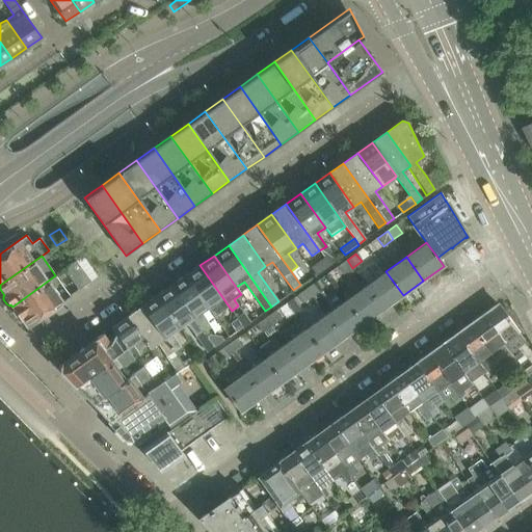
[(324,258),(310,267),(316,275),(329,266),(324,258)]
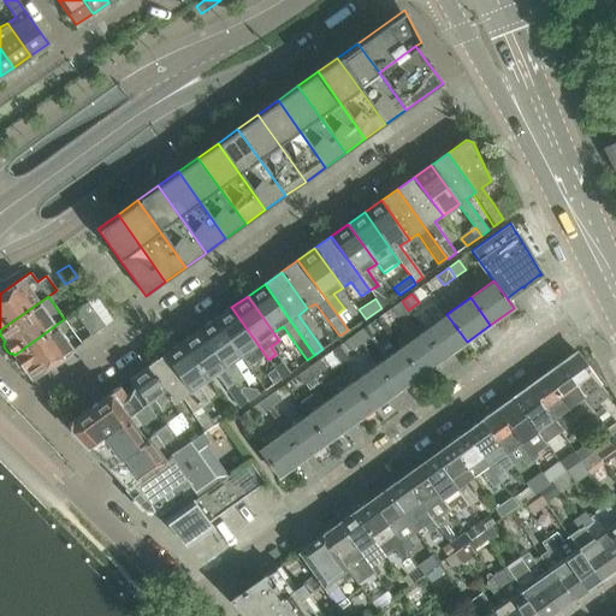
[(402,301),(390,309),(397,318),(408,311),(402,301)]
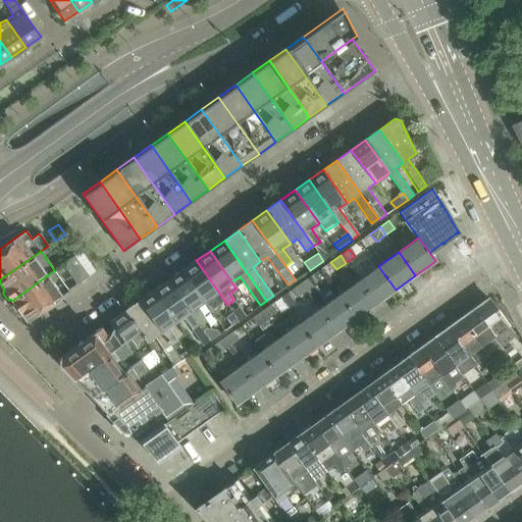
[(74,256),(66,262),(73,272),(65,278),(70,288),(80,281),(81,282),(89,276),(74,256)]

..........

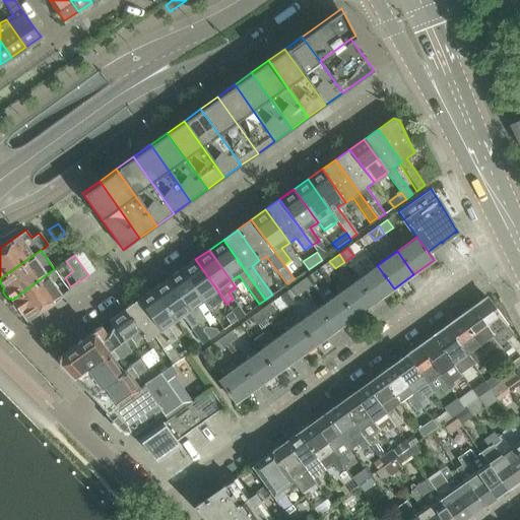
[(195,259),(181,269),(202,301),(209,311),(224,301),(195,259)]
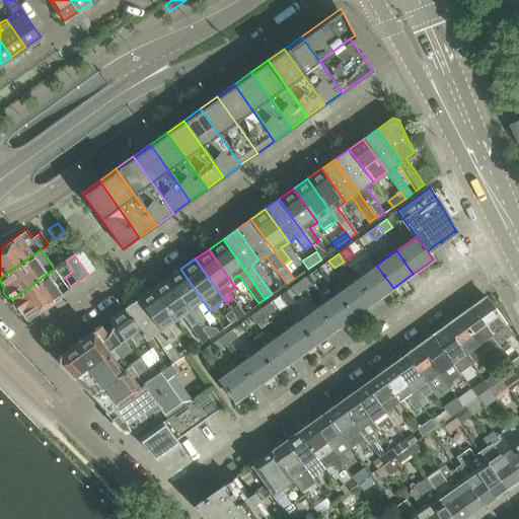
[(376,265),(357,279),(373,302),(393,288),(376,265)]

..........

EXERCISE PROMPT: Leaving out each picture, repeat exactly the lines above from the one that contains "[(195,259),(181,269),(202,301),(209,311),(224,301),(195,259)]" through the one that contains "[(376,265),(357,279),(373,302),(393,288),(376,265)]".

EXERCISE ANSWER:
[(195,259),(181,269),(202,301),(209,311),(224,301),(195,259)]
[(376,265),(357,279),(373,302),(393,288),(376,265)]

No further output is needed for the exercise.